Every entry has to be restated word for word.

Before-and-after object listings
━━━
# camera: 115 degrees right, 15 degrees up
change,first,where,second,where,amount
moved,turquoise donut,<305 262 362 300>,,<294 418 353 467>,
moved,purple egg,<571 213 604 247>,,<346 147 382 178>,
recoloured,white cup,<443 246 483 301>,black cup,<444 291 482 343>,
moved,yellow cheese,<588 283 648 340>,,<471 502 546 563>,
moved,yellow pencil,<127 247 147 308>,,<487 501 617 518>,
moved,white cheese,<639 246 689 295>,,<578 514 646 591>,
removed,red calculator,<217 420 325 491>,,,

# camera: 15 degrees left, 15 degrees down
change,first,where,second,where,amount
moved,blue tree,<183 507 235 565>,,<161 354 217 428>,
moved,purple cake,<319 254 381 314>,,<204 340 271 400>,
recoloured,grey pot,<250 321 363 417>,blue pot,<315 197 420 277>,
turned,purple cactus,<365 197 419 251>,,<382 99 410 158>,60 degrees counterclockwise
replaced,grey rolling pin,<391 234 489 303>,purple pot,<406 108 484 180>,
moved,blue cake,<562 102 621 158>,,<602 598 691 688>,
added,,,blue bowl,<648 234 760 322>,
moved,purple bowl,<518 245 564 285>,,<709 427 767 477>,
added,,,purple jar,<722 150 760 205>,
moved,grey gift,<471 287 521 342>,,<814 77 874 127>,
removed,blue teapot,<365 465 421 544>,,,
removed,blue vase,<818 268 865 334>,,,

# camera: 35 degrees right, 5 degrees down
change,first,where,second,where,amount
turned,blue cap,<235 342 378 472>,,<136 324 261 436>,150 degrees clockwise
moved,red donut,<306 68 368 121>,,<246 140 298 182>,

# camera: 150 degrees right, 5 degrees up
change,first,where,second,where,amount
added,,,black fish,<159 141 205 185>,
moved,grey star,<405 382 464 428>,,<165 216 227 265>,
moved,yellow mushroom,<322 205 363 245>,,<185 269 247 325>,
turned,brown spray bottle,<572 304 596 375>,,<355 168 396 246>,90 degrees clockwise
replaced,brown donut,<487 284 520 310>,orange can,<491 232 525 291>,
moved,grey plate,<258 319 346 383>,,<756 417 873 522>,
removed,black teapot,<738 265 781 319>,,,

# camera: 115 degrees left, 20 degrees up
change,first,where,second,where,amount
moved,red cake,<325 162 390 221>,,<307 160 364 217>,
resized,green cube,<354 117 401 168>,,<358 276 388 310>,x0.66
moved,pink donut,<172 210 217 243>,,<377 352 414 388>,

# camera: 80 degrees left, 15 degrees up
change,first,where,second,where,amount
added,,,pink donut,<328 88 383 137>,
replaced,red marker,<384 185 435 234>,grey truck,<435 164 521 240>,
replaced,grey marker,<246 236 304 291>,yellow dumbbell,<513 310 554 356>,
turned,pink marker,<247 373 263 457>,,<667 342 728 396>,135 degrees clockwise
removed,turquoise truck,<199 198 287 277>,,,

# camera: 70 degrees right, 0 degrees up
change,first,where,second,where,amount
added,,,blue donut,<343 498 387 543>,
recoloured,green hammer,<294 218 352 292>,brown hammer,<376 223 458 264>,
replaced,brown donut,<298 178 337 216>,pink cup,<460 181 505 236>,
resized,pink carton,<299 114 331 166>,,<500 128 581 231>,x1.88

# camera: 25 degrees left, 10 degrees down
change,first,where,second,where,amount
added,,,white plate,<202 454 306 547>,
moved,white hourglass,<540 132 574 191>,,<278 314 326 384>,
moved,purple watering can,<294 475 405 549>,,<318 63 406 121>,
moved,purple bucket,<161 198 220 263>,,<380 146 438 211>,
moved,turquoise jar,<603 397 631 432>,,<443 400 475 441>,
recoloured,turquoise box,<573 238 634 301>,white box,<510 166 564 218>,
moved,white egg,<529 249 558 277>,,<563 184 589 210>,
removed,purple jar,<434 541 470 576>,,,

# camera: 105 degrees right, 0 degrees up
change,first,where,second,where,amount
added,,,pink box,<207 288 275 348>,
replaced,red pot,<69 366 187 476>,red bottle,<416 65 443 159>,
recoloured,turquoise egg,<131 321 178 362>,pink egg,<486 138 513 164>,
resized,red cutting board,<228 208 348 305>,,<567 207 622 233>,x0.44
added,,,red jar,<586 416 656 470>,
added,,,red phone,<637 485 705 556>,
━━━
Your solution
# camera: 115 degrees right, 15 degrees up
change,first,where,second,where,amount
moved,turquoise donut,<305 262 362 300>,,<294 418 353 467>,
moved,purple egg,<571 213 604 247>,,<346 147 382 178>,
recoloured,white cup,<443 246 483 301>,black cup,<444 291 482 343>,
moved,yellow cheese,<588 283 648 340>,,<471 502 546 563>,
moved,yellow pencil,<127 247 147 308>,,<487 501 617 518>,
moved,white cheese,<639 246 689 295>,,<578 514 646 591>,
removed,red calculator,<217 420 325 491>,,,

# camera: 15 degrees left, 15 degrees down
change,first,where,second,where,amount
moved,blue tree,<183 507 235 565>,,<161 354 217 428>,
moved,purple cake,<319 254 381 314>,,<204 340 271 400>,
recoloured,grey pot,<250 321 363 417>,blue pot,<315 197 420 277>,
turned,purple cactus,<365 197 419 251>,,<382 99 410 158>,60 degrees counterclockwise
replaced,grey rolling pin,<391 234 489 303>,purple pot,<406 108 484 180>,
moved,blue cake,<562 102 621 158>,,<602 598 691 688>,
added,,,blue bowl,<648 234 760 322>,
moved,purple bowl,<518 245 564 285>,,<709 427 767 477>,
added,,,purple jar,<722 150 760 205>,
moved,grey gift,<471 287 521 342>,,<814 77 874 127>,
removed,blue teapot,<365 465 421 544>,,,
removed,blue vase,<818 268 865 334>,,,

# camera: 35 degrees right, 5 degrees down
change,first,where,second,where,amount
turned,blue cap,<235 342 378 472>,,<136 324 261 436>,150 degrees clockwise
moved,red donut,<306 68 368 121>,,<246 140 298 182>,

# camera: 150 degrees right, 5 degrees up
change,first,where,second,where,amount
added,,,black fish,<159 141 205 185>,
moved,grey star,<405 382 464 428>,,<165 216 227 265>,
moved,yellow mushroom,<322 205 363 245>,,<185 269 247 325>,
turned,brown spray bottle,<572 304 596 375>,,<355 168 396 246>,90 degrees clockwise
replaced,brown donut,<487 284 520 310>,orange can,<491 232 525 291>,
moved,grey plate,<258 319 346 383>,,<756 417 873 522>,
removed,black teapot,<738 265 781 319>,,,

# camera: 115 degrees left, 20 degrees up
change,first,where,second,where,amount
moved,red cake,<325 162 390 221>,,<307 160 364 217>,
resized,green cube,<354 117 401 168>,,<358 276 388 310>,x0.66
moved,pink donut,<172 210 217 243>,,<377 352 414 388>,

# camera: 80 degrees left, 15 degrees up
change,first,where,second,where,amount
added,,,pink donut,<328 88 383 137>,
replaced,red marker,<384 185 435 234>,grey truck,<435 164 521 240>,
replaced,grey marker,<246 236 304 291>,yellow dumbbell,<513 310 554 356>,
turned,pink marker,<247 373 263 457>,,<667 342 728 396>,135 degrees clockwise
removed,turquoise truck,<199 198 287 277>,,,

# camera: 70 degrees right, 0 degrees up
change,first,where,second,where,amount
added,,,blue donut,<343 498 387 543>,
recoloured,green hammer,<294 218 352 292>,brown hammer,<376 223 458 264>,
replaced,brown donut,<298 178 337 216>,pink cup,<460 181 505 236>,
resized,pink carton,<299 114 331 166>,,<500 128 581 231>,x1.88

# camera: 25 degrees left, 10 degrees down
change,first,where,second,where,amount
added,,,white plate,<202 454 306 547>,
moved,white hourglass,<540 132 574 191>,,<278 314 326 384>,
moved,purple watering can,<294 475 405 549>,,<318 63 406 121>,
moved,purple bucket,<161 198 220 263>,,<380 146 438 211>,
moved,turquoise jar,<603 397 631 432>,,<443 400 475 441>,
recoloured,turquoise box,<573 238 634 301>,white box,<510 166 564 218>,
moved,white egg,<529 249 558 277>,,<563 184 589 210>,
removed,purple jar,<434 541 470 576>,,,

# camera: 105 degrees right, 0 degrees up
change,first,where,second,where,amount
added,,,pink box,<207 288 275 348>,
replaced,red pot,<69 366 187 476>,red bottle,<416 65 443 159>,
recoloured,turquoise egg,<131 321 178 362>,pink egg,<486 138 513 164>,
resized,red cutting board,<228 208 348 305>,,<567 207 622 233>,x0.44
added,,,red jar,<586 416 656 470>,
added,,,red phone,<637 485 705 556>,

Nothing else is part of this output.